Work task: If an entry holds a picture, leave the picture out and copy the rest exactly.

Source information:
=== Begin Enclosure ===
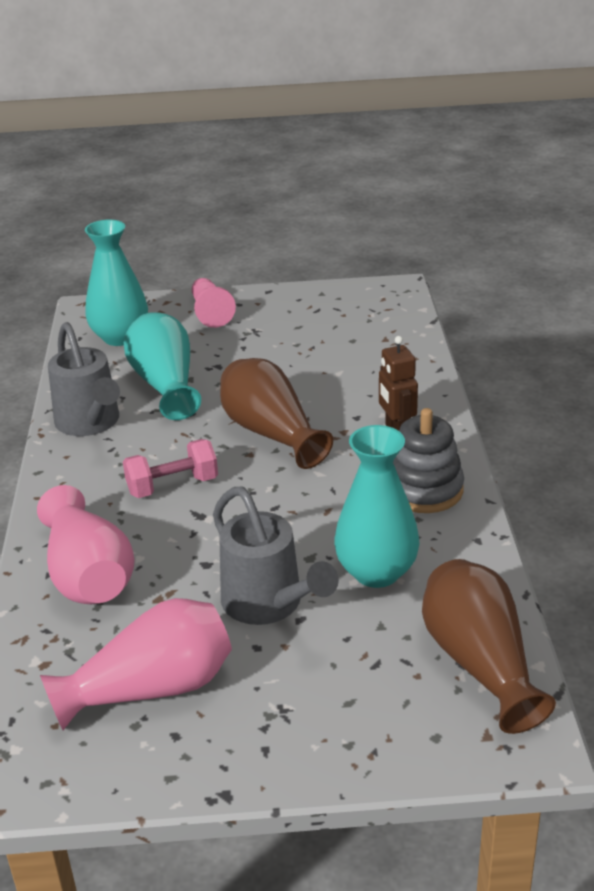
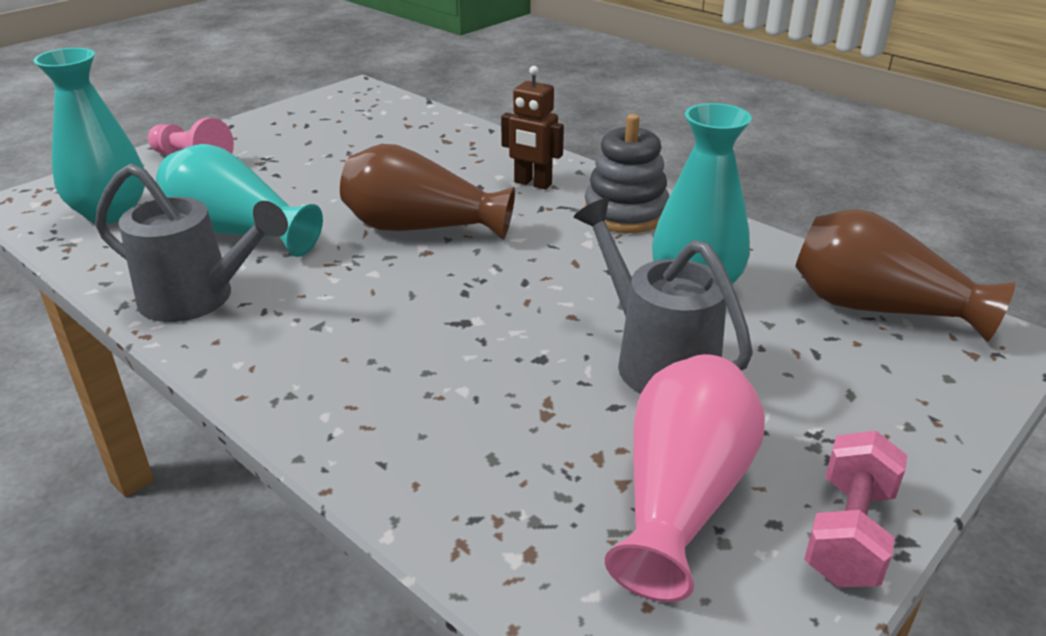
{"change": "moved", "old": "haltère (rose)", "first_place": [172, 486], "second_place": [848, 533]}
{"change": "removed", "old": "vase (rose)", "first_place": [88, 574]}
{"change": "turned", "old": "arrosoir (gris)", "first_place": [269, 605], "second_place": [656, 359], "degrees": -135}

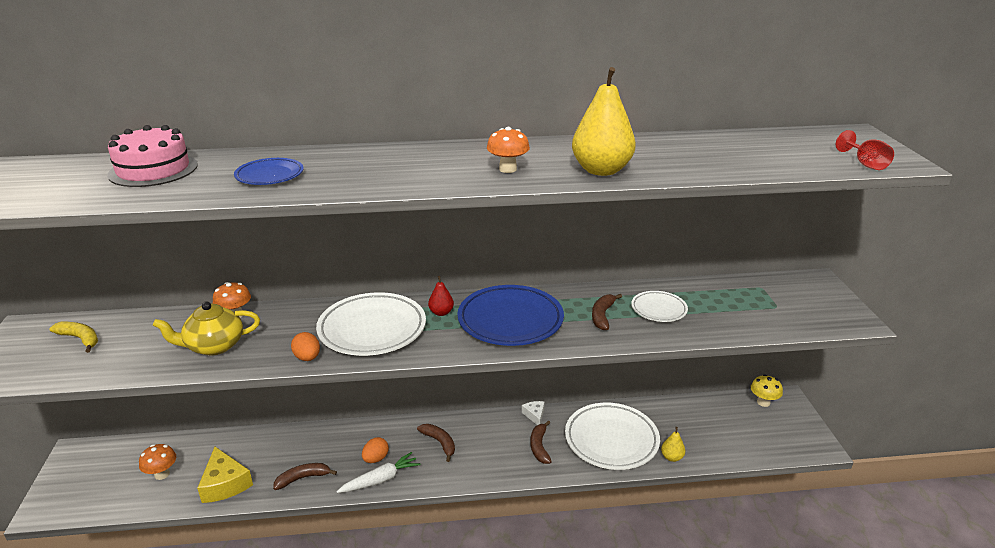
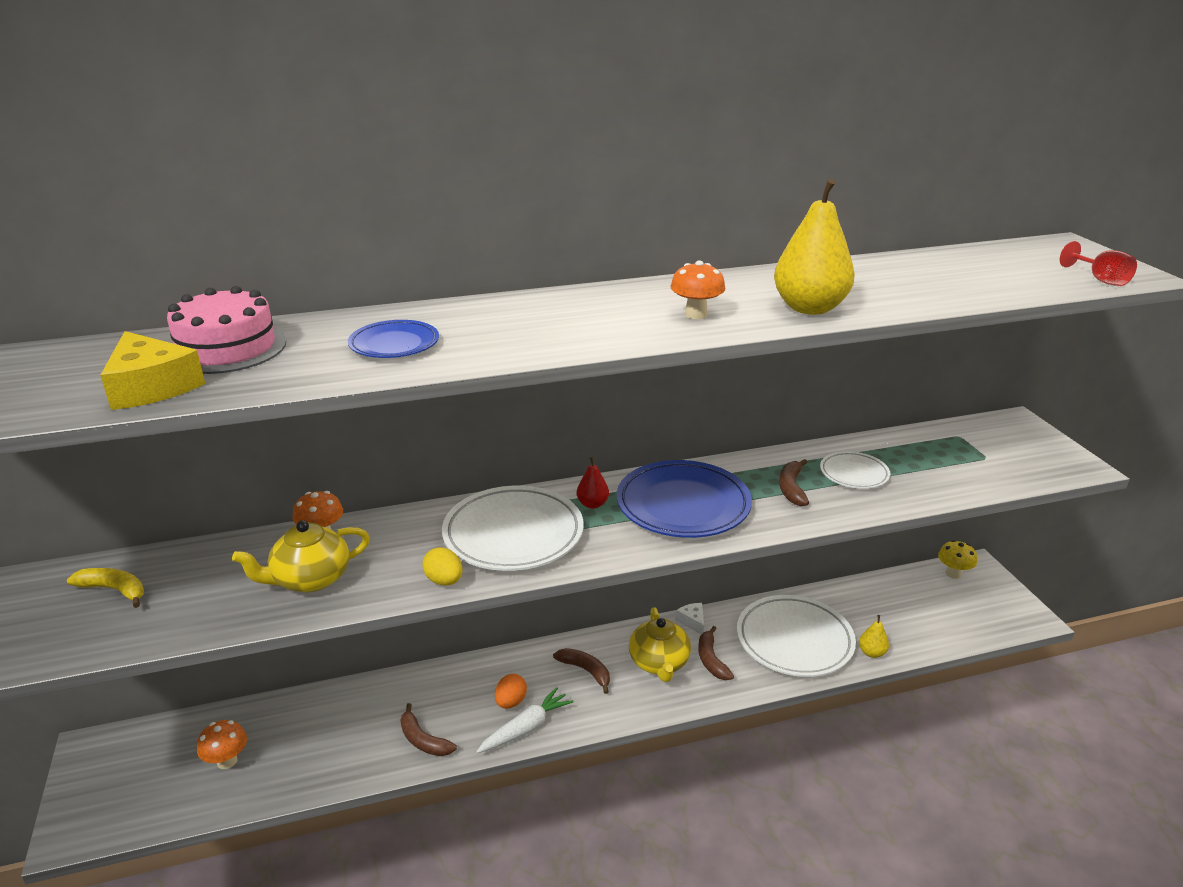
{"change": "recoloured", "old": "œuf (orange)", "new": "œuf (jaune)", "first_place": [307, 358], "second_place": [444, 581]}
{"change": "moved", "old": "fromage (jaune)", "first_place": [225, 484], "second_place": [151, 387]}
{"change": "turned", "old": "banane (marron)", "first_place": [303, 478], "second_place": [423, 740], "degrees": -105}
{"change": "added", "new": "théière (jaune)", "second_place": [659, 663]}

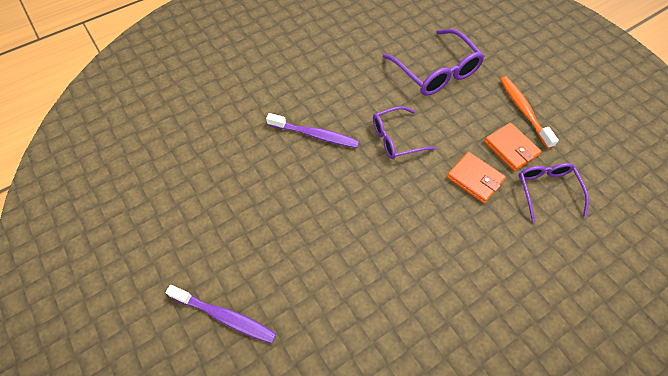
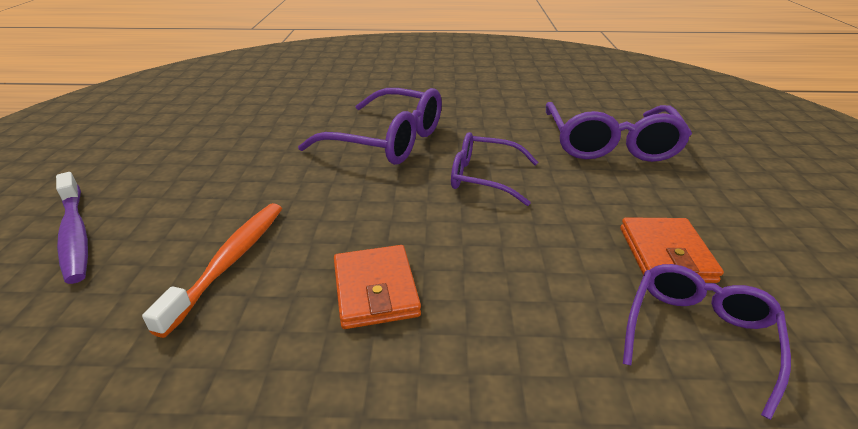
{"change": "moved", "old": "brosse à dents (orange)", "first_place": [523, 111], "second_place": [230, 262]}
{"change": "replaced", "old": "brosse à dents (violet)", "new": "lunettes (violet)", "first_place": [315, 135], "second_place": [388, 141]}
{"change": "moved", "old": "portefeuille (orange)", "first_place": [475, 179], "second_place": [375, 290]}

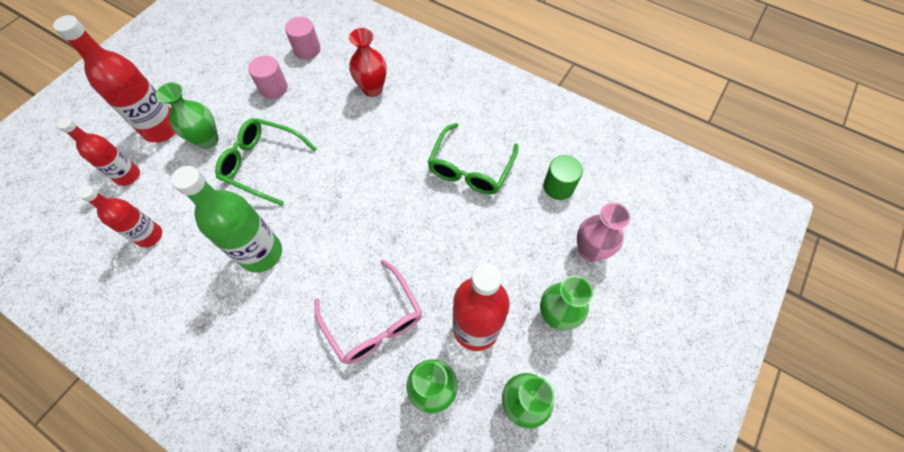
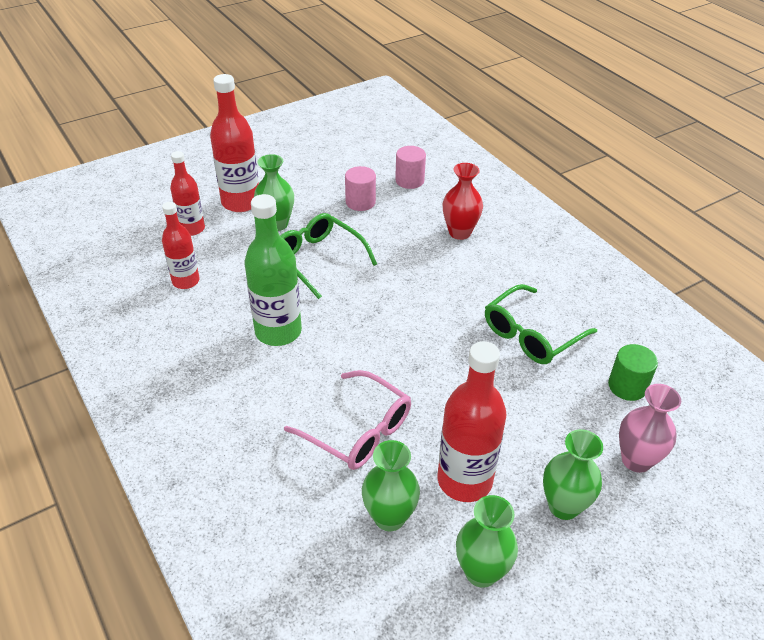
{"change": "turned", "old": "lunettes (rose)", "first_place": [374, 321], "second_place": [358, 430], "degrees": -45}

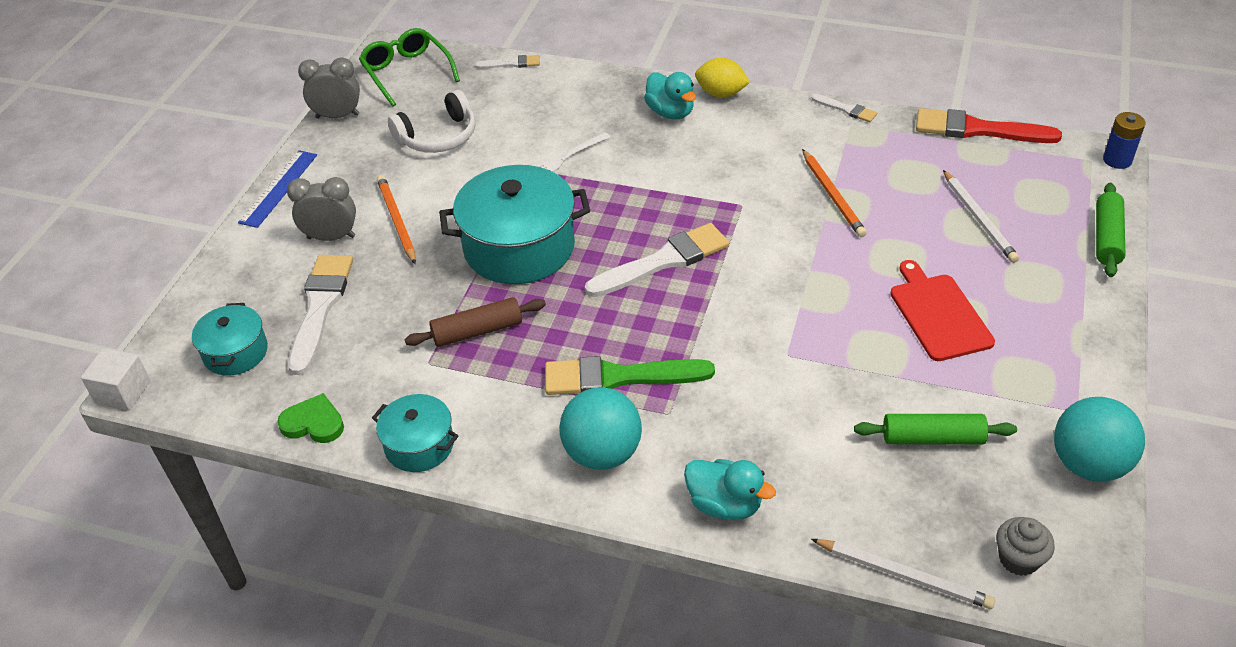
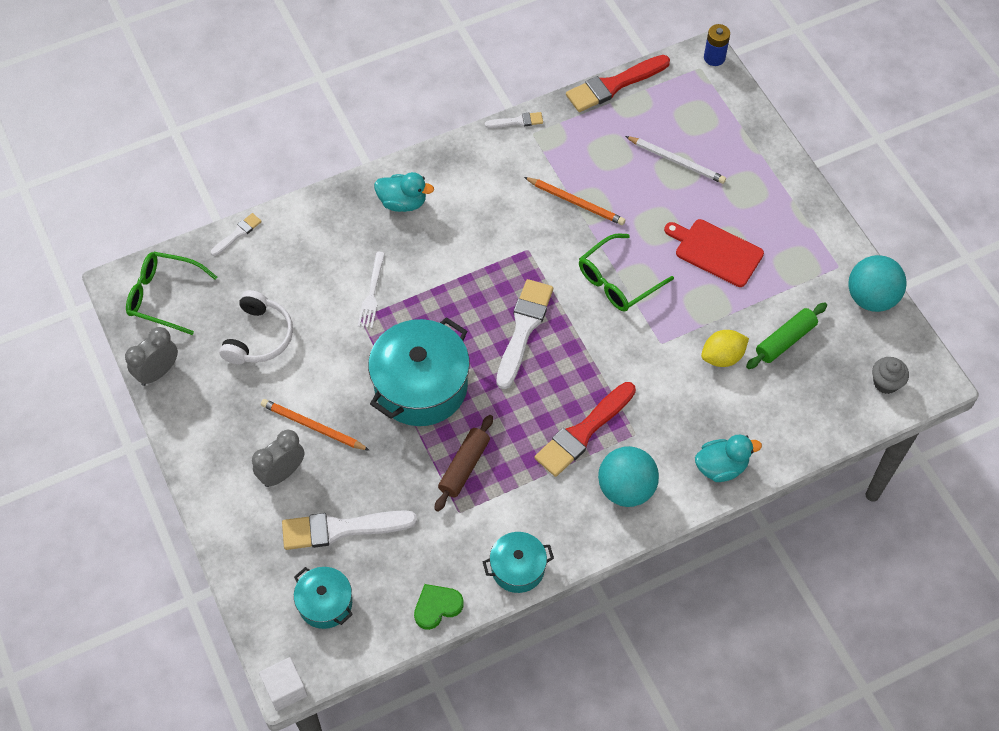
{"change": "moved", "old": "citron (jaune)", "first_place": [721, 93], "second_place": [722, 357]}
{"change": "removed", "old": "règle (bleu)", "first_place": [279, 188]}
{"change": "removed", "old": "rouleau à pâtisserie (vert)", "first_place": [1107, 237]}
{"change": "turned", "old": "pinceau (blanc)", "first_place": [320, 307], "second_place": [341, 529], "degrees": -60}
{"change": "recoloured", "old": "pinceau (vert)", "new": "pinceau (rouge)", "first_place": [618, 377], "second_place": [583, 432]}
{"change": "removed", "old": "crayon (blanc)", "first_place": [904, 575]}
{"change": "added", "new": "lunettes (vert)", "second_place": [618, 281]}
=== End Enclosure ===
Output for this exercise:
{"change": "moved", "old": "haltère (rose)", "first_place": [172, 486], "second_place": [848, 533]}
{"change": "removed", "old": "vase (rose)", "first_place": [88, 574]}
{"change": "turned", "old": "arrosoir (gris)", "first_place": [269, 605], "second_place": [656, 359], "degrees": -135}

{"change": "recoloured", "old": "œuf (orange)", "new": "œuf (jaune)", "first_place": [307, 358], "second_place": [444, 581]}
{"change": "moved", "old": "fromage (jaune)", "first_place": [225, 484], "second_place": [151, 387]}
{"change": "turned", "old": "banane (marron)", "first_place": [303, 478], "second_place": [423, 740], "degrees": -105}
{"change": "added", "new": "théière (jaune)", "second_place": [659, 663]}

{"change": "moved", "old": "brosse à dents (orange)", "first_place": [523, 111], "second_place": [230, 262]}
{"change": "replaced", "old": "brosse à dents (violet)", "new": "lunettes (violet)", "first_place": [315, 135], "second_place": [388, 141]}
{"change": "moved", "old": "portefeuille (orange)", "first_place": [475, 179], "second_place": [375, 290]}

{"change": "turned", "old": "lunettes (rose)", "first_place": [374, 321], "second_place": [358, 430], "degrees": -45}

{"change": "moved", "old": "citron (jaune)", "first_place": [721, 93], "second_place": [722, 357]}
{"change": "removed", "old": "règle (bleu)", "first_place": [279, 188]}
{"change": "removed", "old": "rouleau à pâtisserie (vert)", "first_place": [1107, 237]}
{"change": "turned", "old": "pinceau (blanc)", "first_place": [320, 307], "second_place": [341, 529], "degrees": -60}
{"change": "recoloured", "old": "pinceau (vert)", "new": "pinceau (rouge)", "first_place": [618, 377], "second_place": [583, 432]}
{"change": "removed", "old": "crayon (blanc)", "first_place": [904, 575]}
{"change": "added", "new": "lunettes (vert)", "second_place": [618, 281]}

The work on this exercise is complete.